[Opening DATA FOR THIS EXERCISE section]

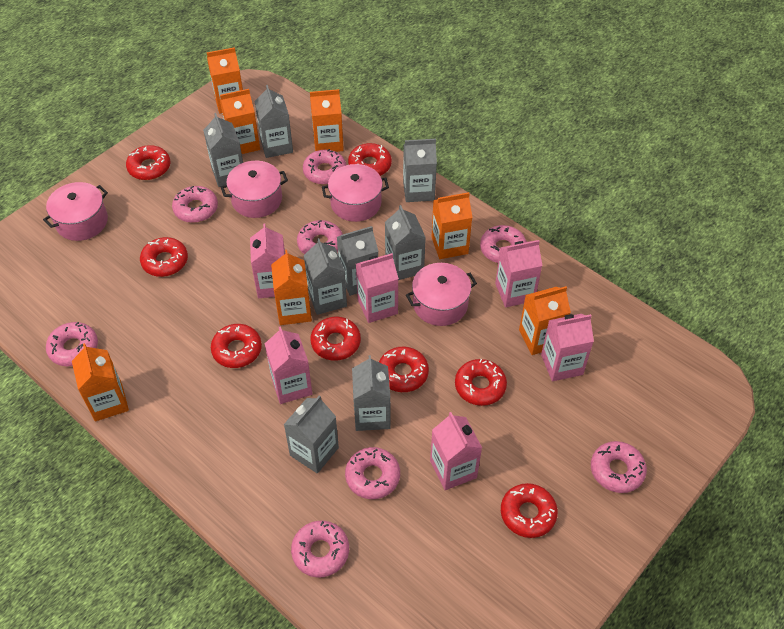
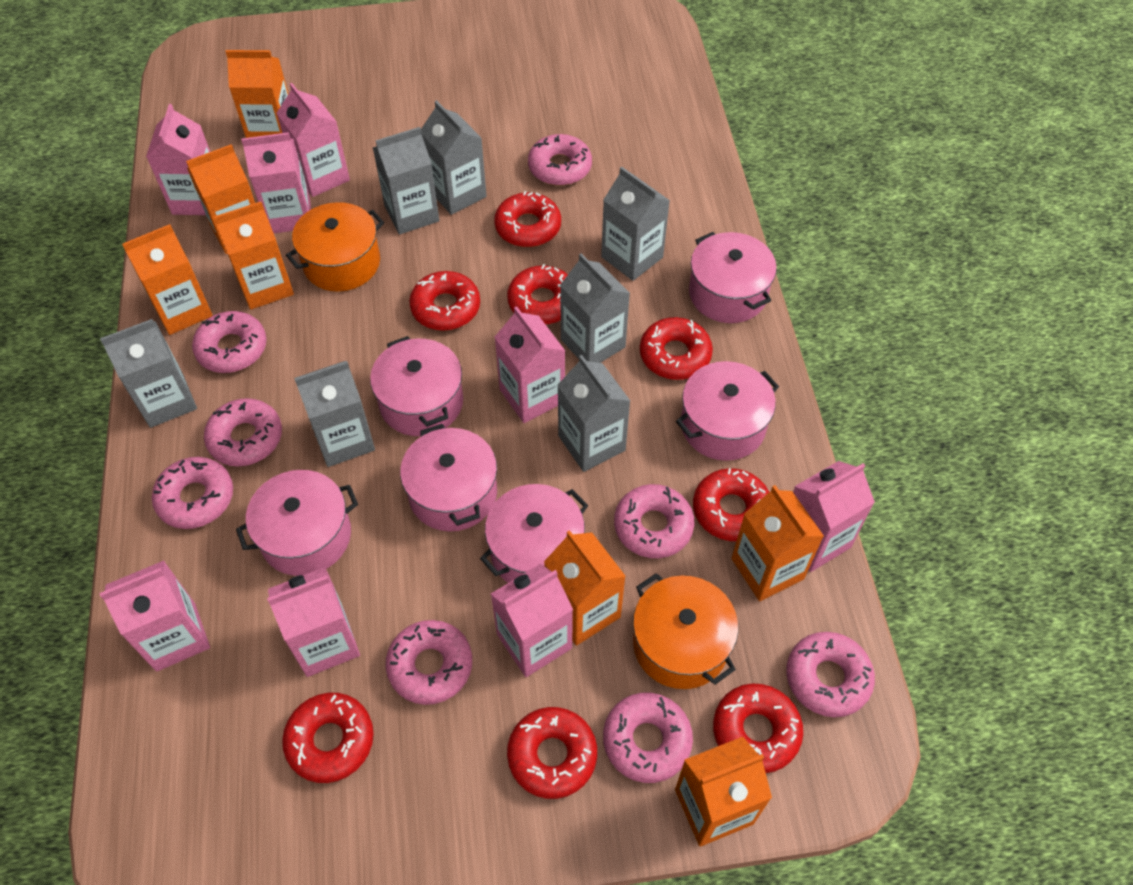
grey carton: 8 -> 7
orange pot: 0 -> 2
pink carton: 6 -> 8
pink pot: 4 -> 6

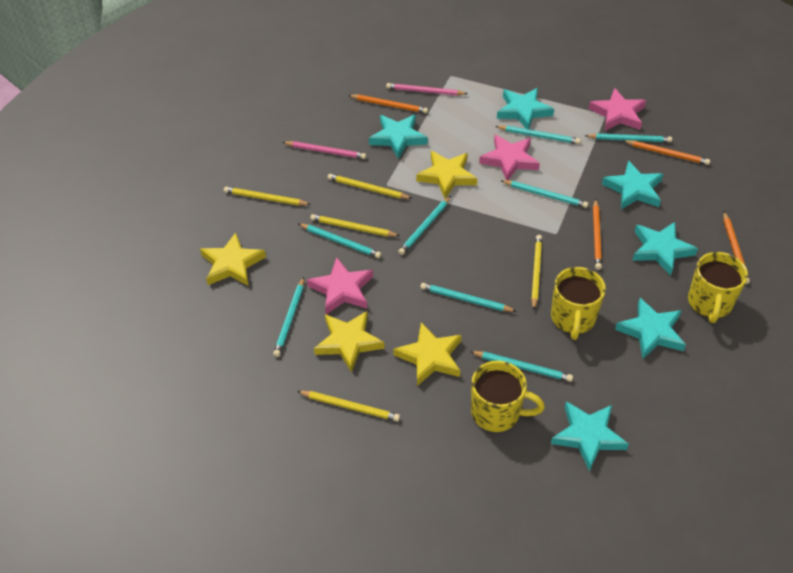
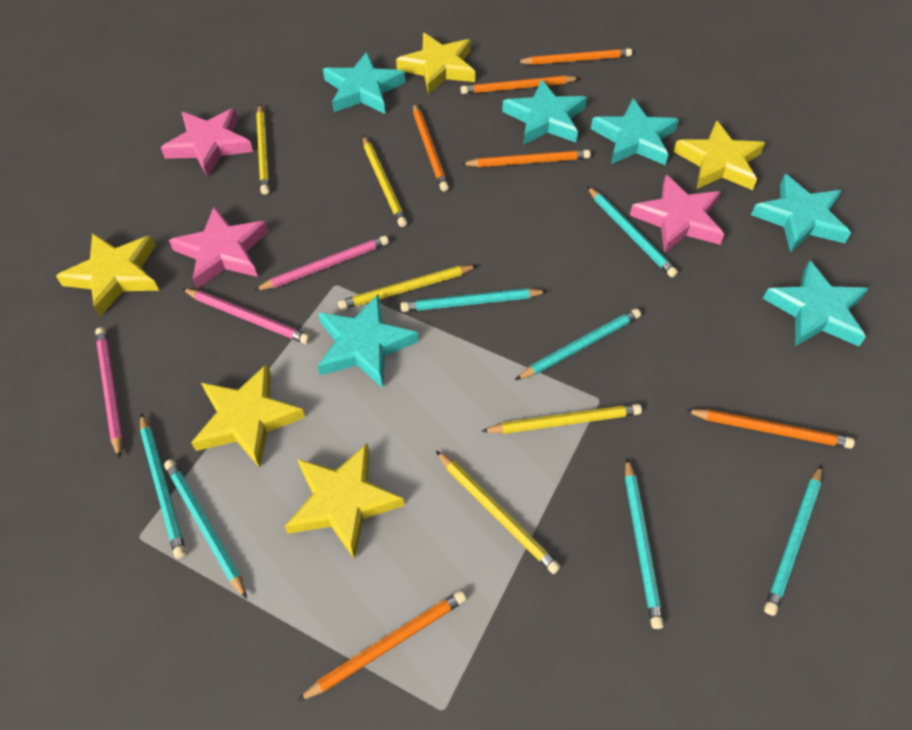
orange pencil: 4 -> 6
pink pencil: 2 -> 3
turquoise pencil: 8 -> 7
yellow mug: 3 -> 0
yellow star: 4 -> 5

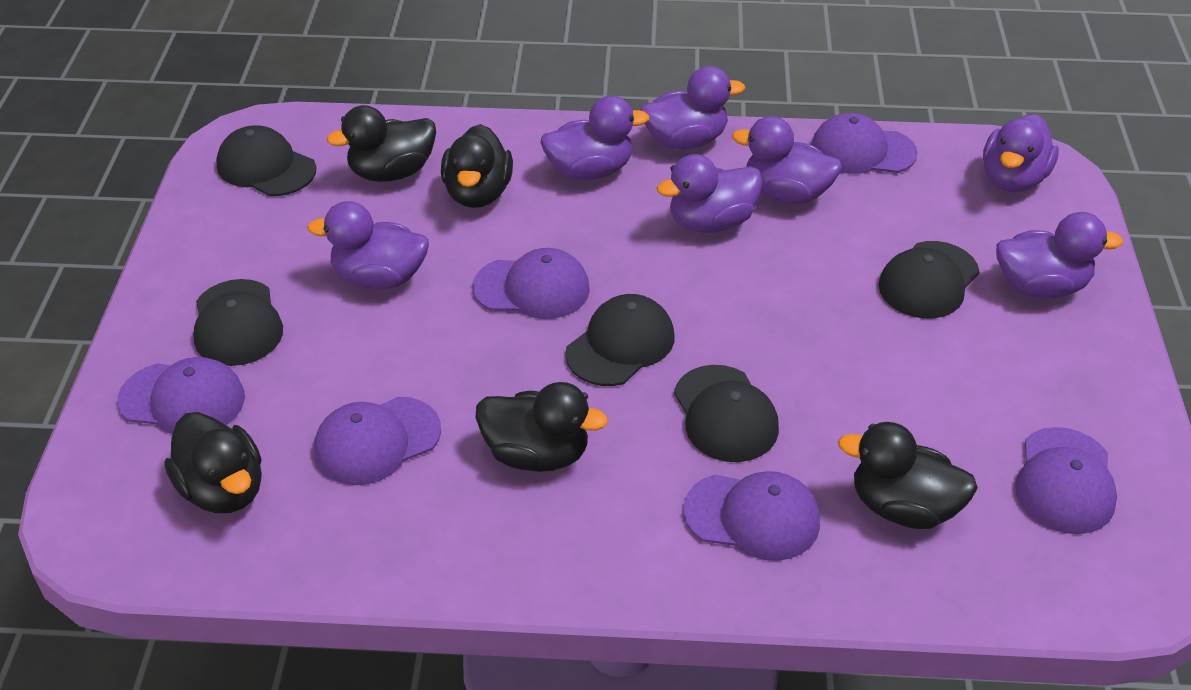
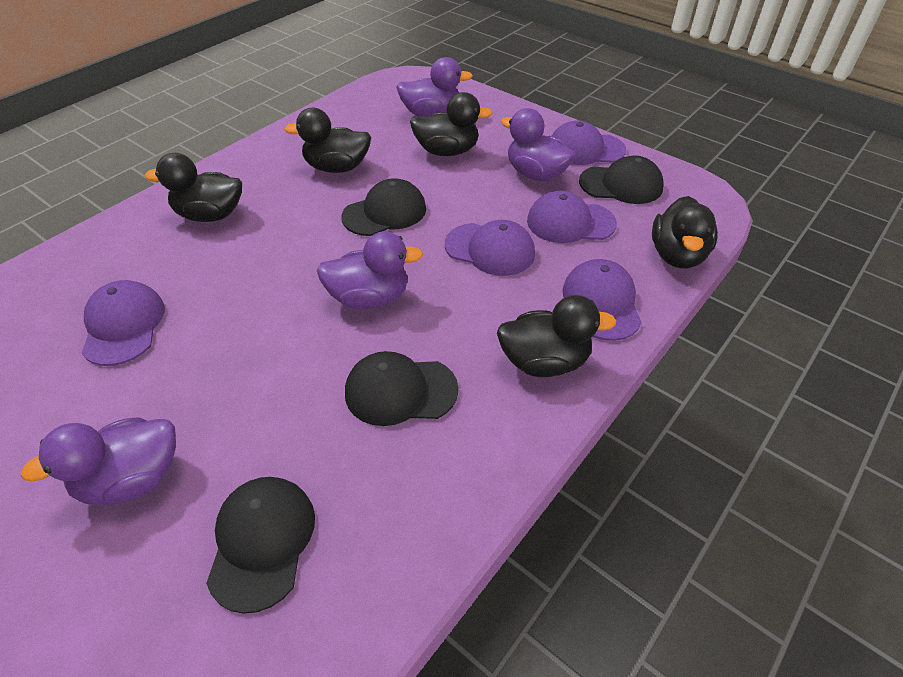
black cap: 5 -> 4
purple cap: 6 -> 5
purple duck: 7 -> 4

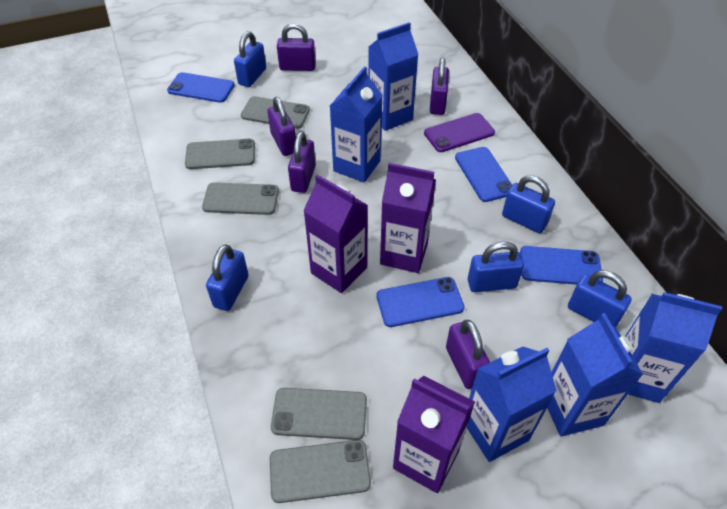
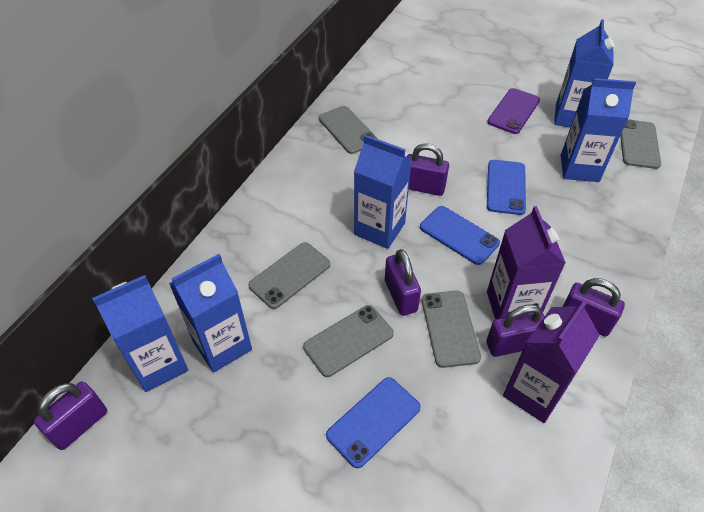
blue padlock: 5 -> 0
blue phone: 4 -> 3
purple carton: 3 -> 2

[Closing DATA FOR THIS EXERCISE section]

» **WHAT TO DO**:
Excluding pictures, copy exactly the lines from the line containing "pink carton: 6 -> 8" through the last line of the data, inclusive.

» **EXERCISE OUTPUT**:
pink carton: 6 -> 8
pink pot: 4 -> 6

orange pencil: 4 -> 6
pink pencil: 2 -> 3
turquoise pencil: 8 -> 7
yellow mug: 3 -> 0
yellow star: 4 -> 5

black cap: 5 -> 4
purple cap: 6 -> 5
purple duck: 7 -> 4

blue padlock: 5 -> 0
blue phone: 4 -> 3
purple carton: 3 -> 2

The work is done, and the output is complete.